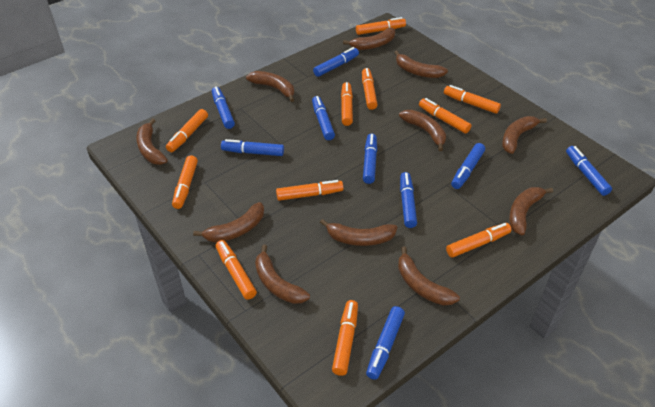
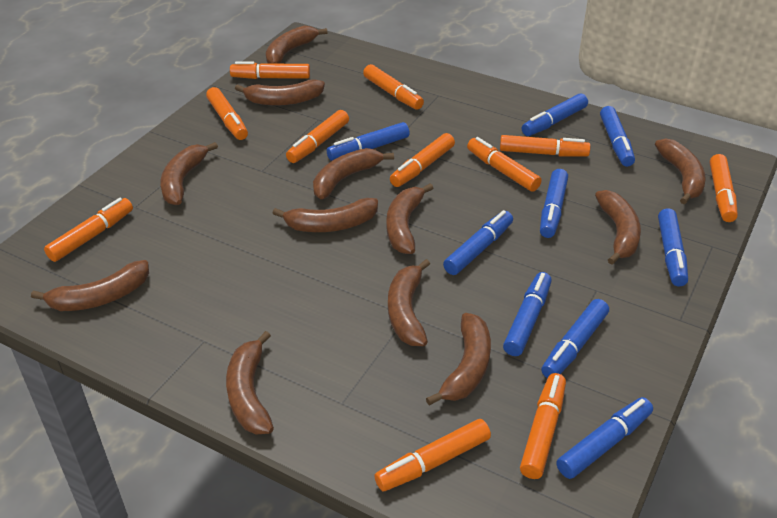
brown banana: 11 -> 12

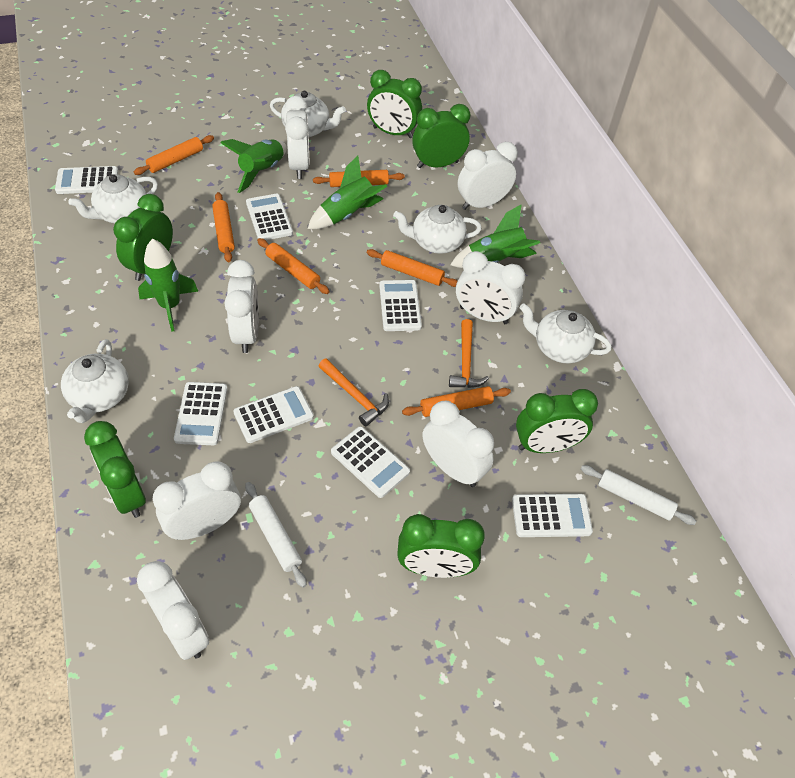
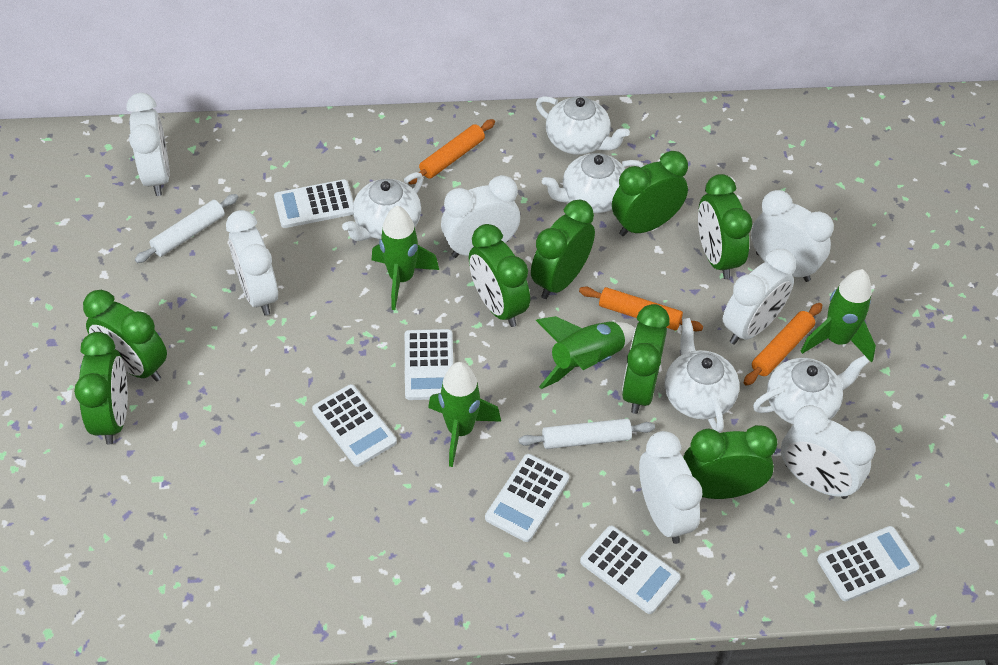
green clock: 6 -> 8
orange hammer: 2 -> 0
orange rolling pin: 6 -> 3
white calculator: 7 -> 6

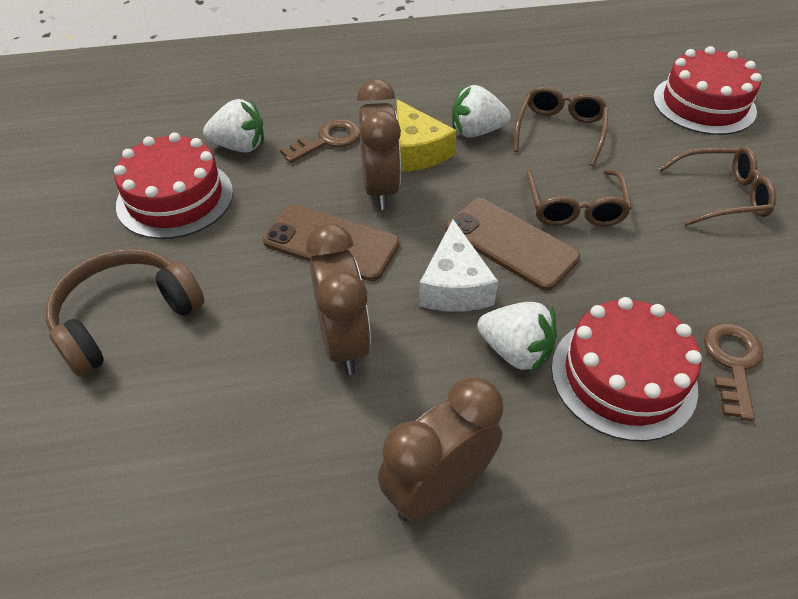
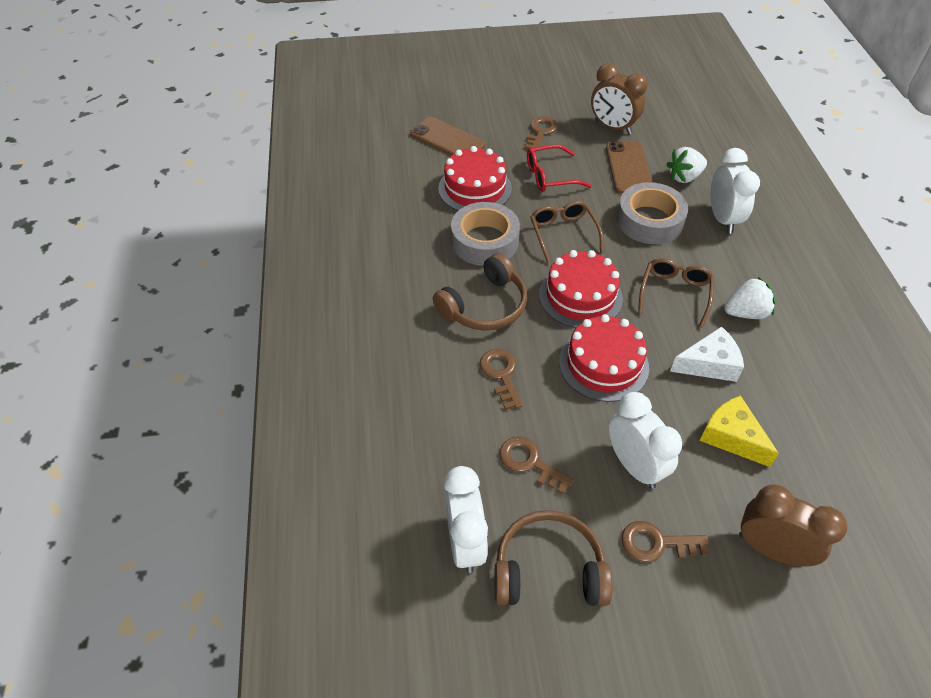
brown clock: 3 -> 2
brown glasses: 3 -> 2
brown headphones: 1 -> 2
brown key: 2 -> 4
grey tape: 0 -> 2
red glasses: 0 -> 1
white clock: 0 -> 3
white strawberry: 3 -> 2

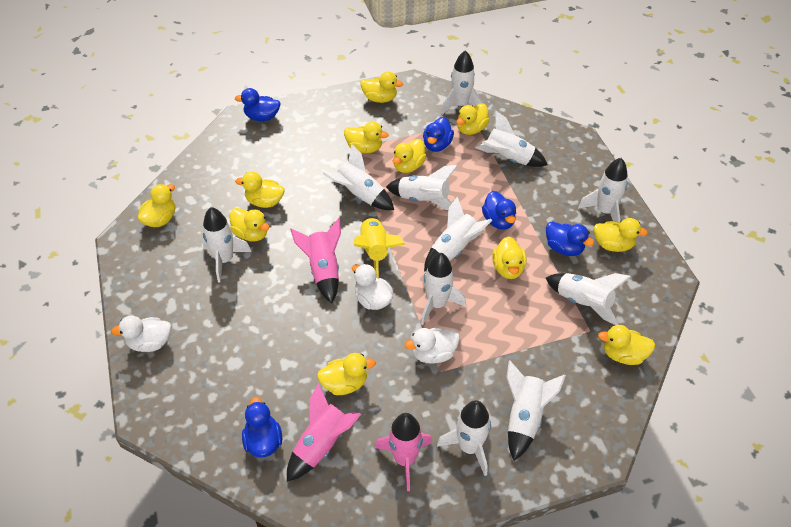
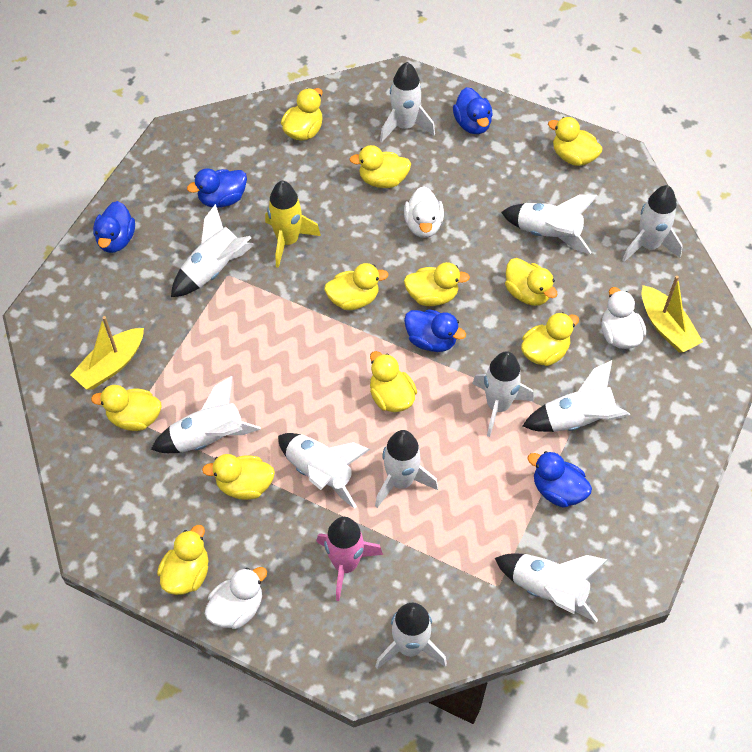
pink rocket: 3 -> 1
yellow boat: 0 -> 2

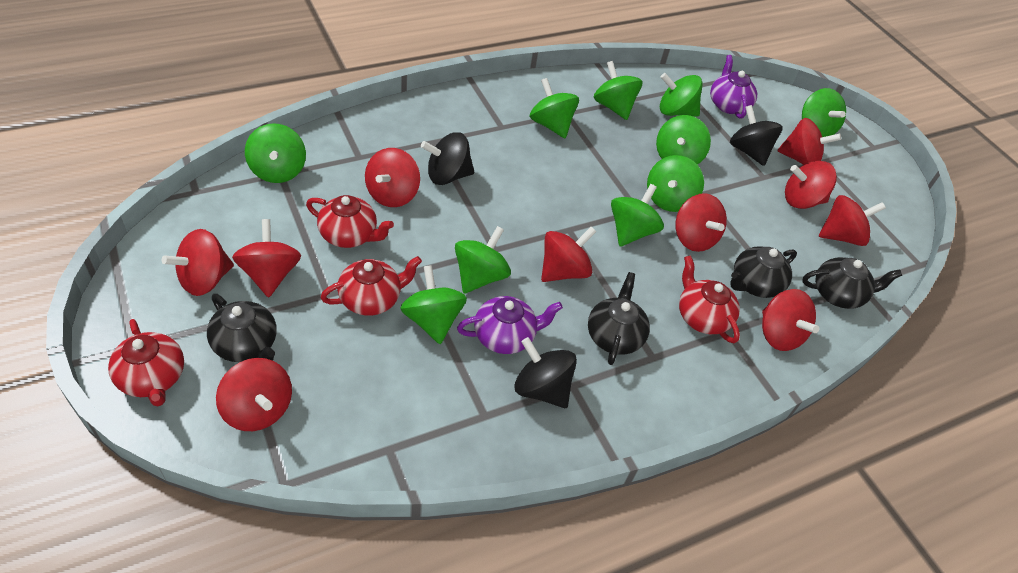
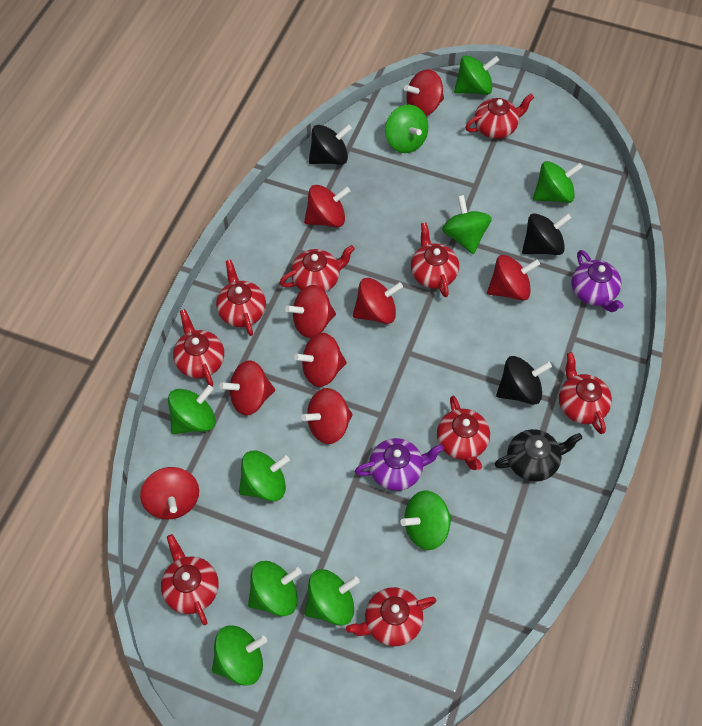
black teapot: 4 -> 1
red spinning top: 10 -> 9
red teapot: 4 -> 9

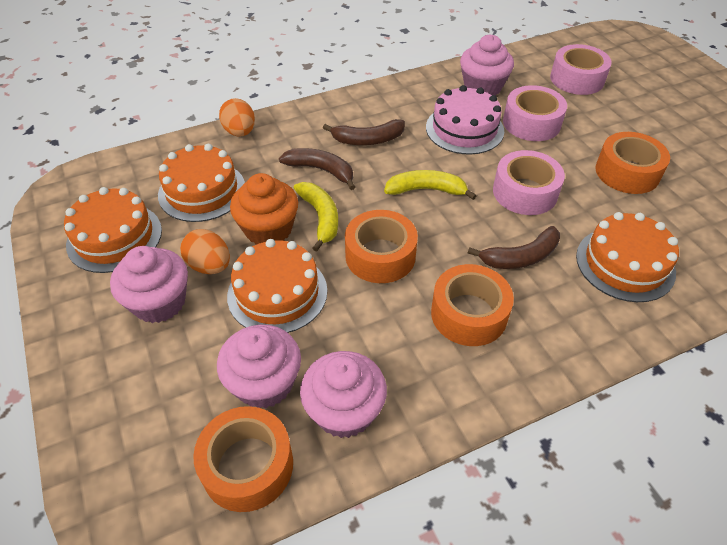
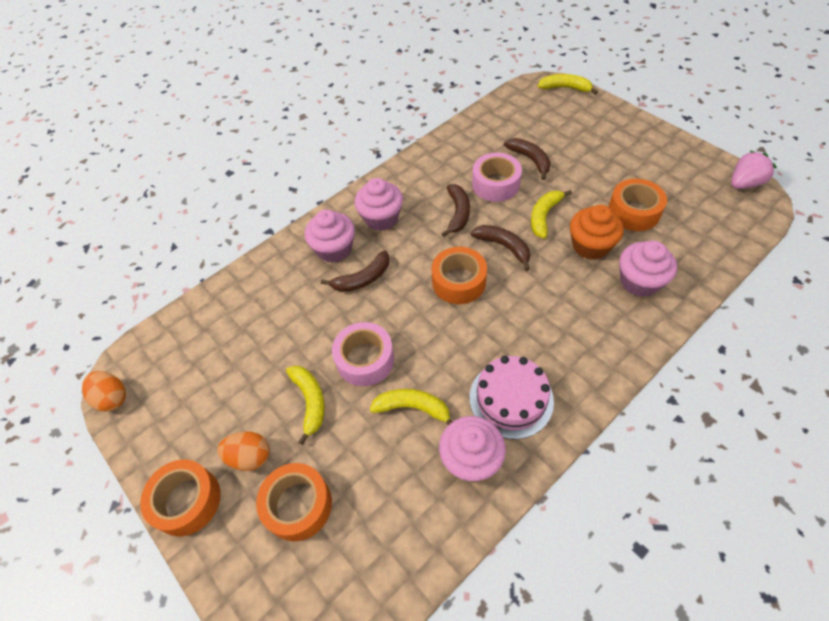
brown banana: 3 -> 4
orange cake: 4 -> 0
pink strawberry: 0 -> 1
pink tape: 3 -> 2
yellow banana: 2 -> 4

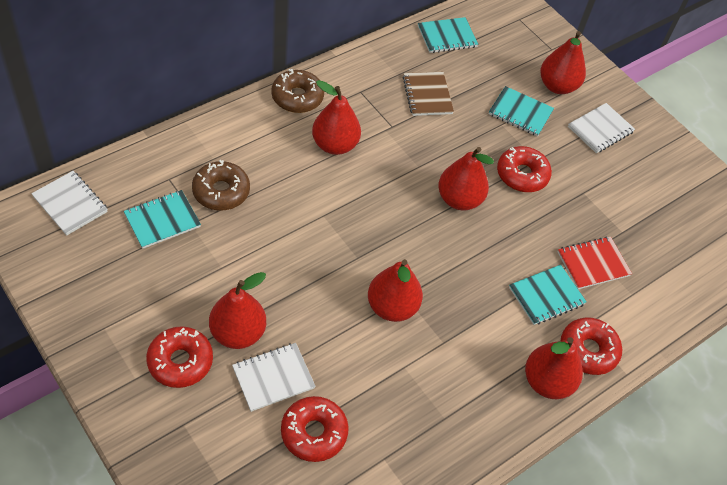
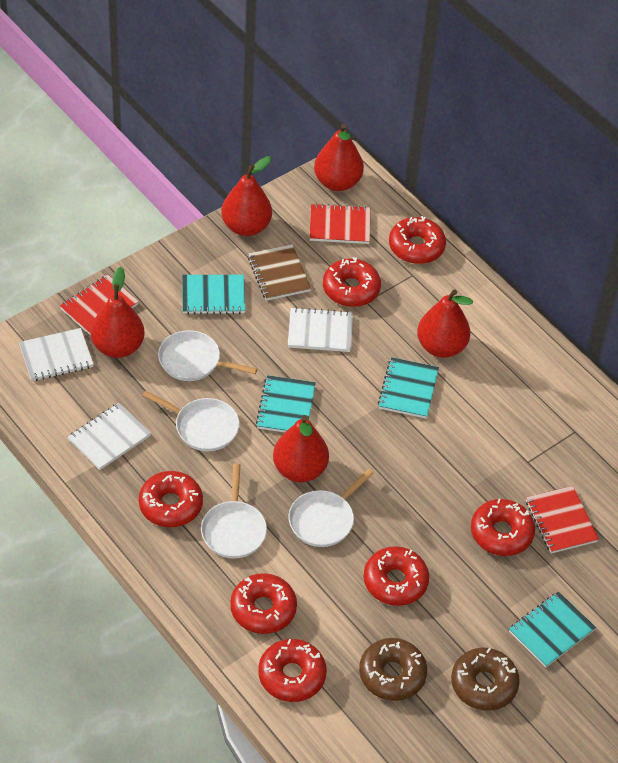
red donut: 4 -> 7
red notebook: 1 -> 3
red pear: 6 -> 5
white pan: 0 -> 4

#### EXERCISE BRIEF:
Starting at the line that contains "brown clock: 3 -> 2" and ending at the line that contains "pink tape: 3 -> 2", transcribe the material above exactly, excluding pictures.

#### OUTPUT OF THE TASK:
brown clock: 3 -> 2
brown glasses: 3 -> 2
brown headphones: 1 -> 2
brown key: 2 -> 4
grey tape: 0 -> 2
red glasses: 0 -> 1
white clock: 0 -> 3
white strawberry: 3 -> 2

pink rocket: 3 -> 1
yellow boat: 0 -> 2

black teapot: 4 -> 1
red spinning top: 10 -> 9
red teapot: 4 -> 9

brown banana: 3 -> 4
orange cake: 4 -> 0
pink strawberry: 0 -> 1
pink tape: 3 -> 2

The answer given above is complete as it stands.